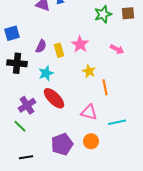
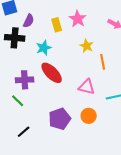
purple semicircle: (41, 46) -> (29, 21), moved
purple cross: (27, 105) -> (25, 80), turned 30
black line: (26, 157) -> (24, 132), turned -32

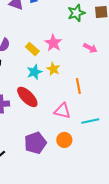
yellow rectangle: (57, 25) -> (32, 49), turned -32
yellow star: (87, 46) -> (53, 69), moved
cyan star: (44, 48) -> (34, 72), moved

◇ ◇ ◇ ◇ ◇

▸ Assigned task:
Filter the listing by the string "turned"; copy each matching line.

▸ Result:
purple cross: (27, 105) -> (25, 80), turned 30
black line: (26, 157) -> (24, 132), turned -32
yellow rectangle: (57, 25) -> (32, 49), turned -32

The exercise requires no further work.